SOURCE MATERIAL =
^^^^^^^^^^^^^^^^
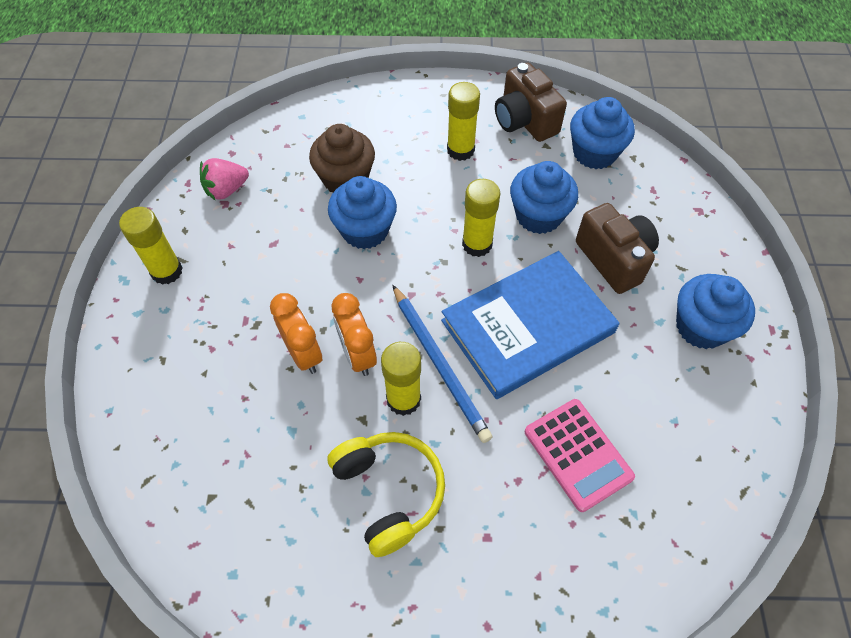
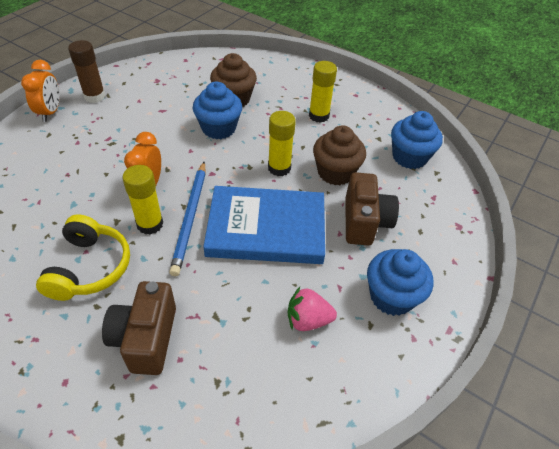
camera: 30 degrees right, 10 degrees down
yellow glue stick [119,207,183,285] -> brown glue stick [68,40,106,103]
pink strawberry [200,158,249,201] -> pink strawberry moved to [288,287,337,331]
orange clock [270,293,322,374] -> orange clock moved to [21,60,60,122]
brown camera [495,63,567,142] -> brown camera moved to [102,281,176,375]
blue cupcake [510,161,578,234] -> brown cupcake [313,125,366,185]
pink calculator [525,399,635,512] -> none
^^^^^^^^^^^^^^^^
TASK PROMPT = Please output the material as written, apart from the images.

RESULT FOR THIS EXERCISE =
camera: 30 degrees right, 10 degrees down
yellow glue stick [119,207,183,285] -> brown glue stick [68,40,106,103]
pink strawberry [200,158,249,201] -> pink strawberry moved to [288,287,337,331]
orange clock [270,293,322,374] -> orange clock moved to [21,60,60,122]
brown camera [495,63,567,142] -> brown camera moved to [102,281,176,375]
blue cupcake [510,161,578,234] -> brown cupcake [313,125,366,185]
pink calculator [525,399,635,512] -> none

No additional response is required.